Top of Dataset
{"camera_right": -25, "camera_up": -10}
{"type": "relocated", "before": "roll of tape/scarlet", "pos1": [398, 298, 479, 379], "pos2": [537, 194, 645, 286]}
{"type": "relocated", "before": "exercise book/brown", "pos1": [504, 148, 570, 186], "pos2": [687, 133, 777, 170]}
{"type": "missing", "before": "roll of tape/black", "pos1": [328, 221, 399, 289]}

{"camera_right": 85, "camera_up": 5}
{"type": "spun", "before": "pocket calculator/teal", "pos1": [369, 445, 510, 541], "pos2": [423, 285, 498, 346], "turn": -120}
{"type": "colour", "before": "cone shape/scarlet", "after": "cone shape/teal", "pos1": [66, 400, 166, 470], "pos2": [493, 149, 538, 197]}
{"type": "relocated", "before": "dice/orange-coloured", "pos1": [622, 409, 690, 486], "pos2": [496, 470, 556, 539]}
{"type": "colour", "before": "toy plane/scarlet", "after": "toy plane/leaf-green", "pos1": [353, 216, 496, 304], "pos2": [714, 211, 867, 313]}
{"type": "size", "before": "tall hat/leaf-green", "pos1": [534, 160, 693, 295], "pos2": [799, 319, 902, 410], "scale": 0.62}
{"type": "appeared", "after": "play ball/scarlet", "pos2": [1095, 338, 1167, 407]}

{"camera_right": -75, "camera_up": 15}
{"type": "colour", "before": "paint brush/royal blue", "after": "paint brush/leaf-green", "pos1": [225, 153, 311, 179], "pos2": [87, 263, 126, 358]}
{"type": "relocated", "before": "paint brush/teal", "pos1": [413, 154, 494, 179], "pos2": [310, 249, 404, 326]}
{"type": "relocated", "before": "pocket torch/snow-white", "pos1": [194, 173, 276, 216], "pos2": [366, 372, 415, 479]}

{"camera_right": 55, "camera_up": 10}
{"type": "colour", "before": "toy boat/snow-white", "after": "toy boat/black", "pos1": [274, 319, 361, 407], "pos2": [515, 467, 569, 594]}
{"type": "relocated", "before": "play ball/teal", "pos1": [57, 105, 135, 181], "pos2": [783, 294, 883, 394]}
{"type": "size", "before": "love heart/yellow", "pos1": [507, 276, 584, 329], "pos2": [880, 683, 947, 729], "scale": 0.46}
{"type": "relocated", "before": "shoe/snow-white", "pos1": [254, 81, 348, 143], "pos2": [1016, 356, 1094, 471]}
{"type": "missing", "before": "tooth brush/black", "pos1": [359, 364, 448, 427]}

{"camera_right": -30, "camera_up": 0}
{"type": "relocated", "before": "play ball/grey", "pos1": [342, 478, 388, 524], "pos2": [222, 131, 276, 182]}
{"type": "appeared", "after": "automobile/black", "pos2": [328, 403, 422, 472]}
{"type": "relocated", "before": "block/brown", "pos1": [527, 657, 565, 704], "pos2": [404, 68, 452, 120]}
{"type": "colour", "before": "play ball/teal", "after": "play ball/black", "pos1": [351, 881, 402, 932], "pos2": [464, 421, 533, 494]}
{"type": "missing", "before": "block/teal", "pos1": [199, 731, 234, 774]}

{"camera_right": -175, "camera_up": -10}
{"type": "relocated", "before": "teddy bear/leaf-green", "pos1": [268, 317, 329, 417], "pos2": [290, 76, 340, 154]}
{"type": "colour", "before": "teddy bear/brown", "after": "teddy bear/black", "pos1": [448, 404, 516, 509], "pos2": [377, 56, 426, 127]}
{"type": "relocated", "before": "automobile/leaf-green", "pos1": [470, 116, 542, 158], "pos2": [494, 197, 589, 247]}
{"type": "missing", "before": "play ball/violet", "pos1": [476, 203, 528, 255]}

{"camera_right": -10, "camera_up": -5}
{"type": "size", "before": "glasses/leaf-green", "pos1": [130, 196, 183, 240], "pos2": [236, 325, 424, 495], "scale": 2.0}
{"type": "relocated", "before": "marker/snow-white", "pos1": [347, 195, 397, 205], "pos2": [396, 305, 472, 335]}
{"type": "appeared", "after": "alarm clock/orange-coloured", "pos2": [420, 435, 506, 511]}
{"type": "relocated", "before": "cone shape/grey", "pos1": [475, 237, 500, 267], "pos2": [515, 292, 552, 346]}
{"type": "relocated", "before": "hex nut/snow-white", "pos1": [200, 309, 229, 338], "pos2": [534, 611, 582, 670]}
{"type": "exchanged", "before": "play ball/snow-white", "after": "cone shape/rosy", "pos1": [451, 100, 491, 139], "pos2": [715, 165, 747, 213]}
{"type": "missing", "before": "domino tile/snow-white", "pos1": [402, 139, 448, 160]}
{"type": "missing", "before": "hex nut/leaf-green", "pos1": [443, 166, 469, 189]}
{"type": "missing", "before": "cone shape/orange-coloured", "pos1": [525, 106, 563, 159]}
Bottom of Dataset
▸ Task requirements
An exact transcription of all the records is required.

▸ Solution to this task
{"camera_right": -25, "camera_up": -10}
{"type": "relocated", "before": "roll of tape/scarlet", "pos1": [398, 298, 479, 379], "pos2": [537, 194, 645, 286]}
{"type": "relocated", "before": "exercise book/brown", "pos1": [504, 148, 570, 186], "pos2": [687, 133, 777, 170]}
{"type": "missing", "before": "roll of tape/black", "pos1": [328, 221, 399, 289]}

{"camera_right": 85, "camera_up": 5}
{"type": "spun", "before": "pocket calculator/teal", "pos1": [369, 445, 510, 541], "pos2": [423, 285, 498, 346], "turn": -120}
{"type": "colour", "before": "cone shape/scarlet", "after": "cone shape/teal", "pos1": [66, 400, 166, 470], "pos2": [493, 149, 538, 197]}
{"type": "relocated", "before": "dice/orange-coloured", "pos1": [622, 409, 690, 486], "pos2": [496, 470, 556, 539]}
{"type": "colour", "before": "toy plane/scarlet", "after": "toy plane/leaf-green", "pos1": [353, 216, 496, 304], "pos2": [714, 211, 867, 313]}
{"type": "size", "before": "tall hat/leaf-green", "pos1": [534, 160, 693, 295], "pos2": [799, 319, 902, 410], "scale": 0.62}
{"type": "appeared", "after": "play ball/scarlet", "pos2": [1095, 338, 1167, 407]}

{"camera_right": -75, "camera_up": 15}
{"type": "colour", "before": "paint brush/royal blue", "after": "paint brush/leaf-green", "pos1": [225, 153, 311, 179], "pos2": [87, 263, 126, 358]}
{"type": "relocated", "before": "paint brush/teal", "pos1": [413, 154, 494, 179], "pos2": [310, 249, 404, 326]}
{"type": "relocated", "before": "pocket torch/snow-white", "pos1": [194, 173, 276, 216], "pos2": [366, 372, 415, 479]}

{"camera_right": 55, "camera_up": 10}
{"type": "colour", "before": "toy boat/snow-white", "after": "toy boat/black", "pos1": [274, 319, 361, 407], "pos2": [515, 467, 569, 594]}
{"type": "relocated", "before": "play ball/teal", "pos1": [57, 105, 135, 181], "pos2": [783, 294, 883, 394]}
{"type": "size", "before": "love heart/yellow", "pos1": [507, 276, 584, 329], "pos2": [880, 683, 947, 729], "scale": 0.46}
{"type": "relocated", "before": "shoe/snow-white", "pos1": [254, 81, 348, 143], "pos2": [1016, 356, 1094, 471]}
{"type": "missing", "before": "tooth brush/black", "pos1": [359, 364, 448, 427]}

{"camera_right": -30, "camera_up": 0}
{"type": "relocated", "before": "play ball/grey", "pos1": [342, 478, 388, 524], "pos2": [222, 131, 276, 182]}
{"type": "appeared", "after": "automobile/black", "pos2": [328, 403, 422, 472]}
{"type": "relocated", "before": "block/brown", "pos1": [527, 657, 565, 704], "pos2": [404, 68, 452, 120]}
{"type": "colour", "before": "play ball/teal", "after": "play ball/black", "pos1": [351, 881, 402, 932], "pos2": [464, 421, 533, 494]}
{"type": "missing", "before": "block/teal", "pos1": [199, 731, 234, 774]}

{"camera_right": -175, "camera_up": -10}
{"type": "relocated", "before": "teddy bear/leaf-green", "pos1": [268, 317, 329, 417], "pos2": [290, 76, 340, 154]}
{"type": "colour", "before": "teddy bear/brown", "after": "teddy bear/black", "pos1": [448, 404, 516, 509], "pos2": [377, 56, 426, 127]}
{"type": "relocated", "before": "automobile/leaf-green", "pos1": [470, 116, 542, 158], "pos2": [494, 197, 589, 247]}
{"type": "missing", "before": "play ball/violet", "pos1": [476, 203, 528, 255]}

{"camera_right": -10, "camera_up": -5}
{"type": "size", "before": "glasses/leaf-green", "pos1": [130, 196, 183, 240], "pos2": [236, 325, 424, 495], "scale": 2.0}
{"type": "relocated", "before": "marker/snow-white", "pos1": [347, 195, 397, 205], "pos2": [396, 305, 472, 335]}
{"type": "appeared", "after": "alarm clock/orange-coloured", "pos2": [420, 435, 506, 511]}
{"type": "relocated", "before": "cone shape/grey", "pos1": [475, 237, 500, 267], "pos2": [515, 292, 552, 346]}
{"type": "relocated", "before": "hex nut/snow-white", "pos1": [200, 309, 229, 338], "pos2": [534, 611, 582, 670]}
{"type": "exchanged", "before": "play ball/snow-white", "after": "cone shape/rosy", "pos1": [451, 100, 491, 139], "pos2": [715, 165, 747, 213]}
{"type": "missing", "before": "domino tile/snow-white", "pos1": [402, 139, 448, 160]}
{"type": "missing", "before": "hex nut/leaf-green", "pos1": [443, 166, 469, 189]}
{"type": "missing", "before": "cone shape/orange-coloured", "pos1": [525, 106, 563, 159]}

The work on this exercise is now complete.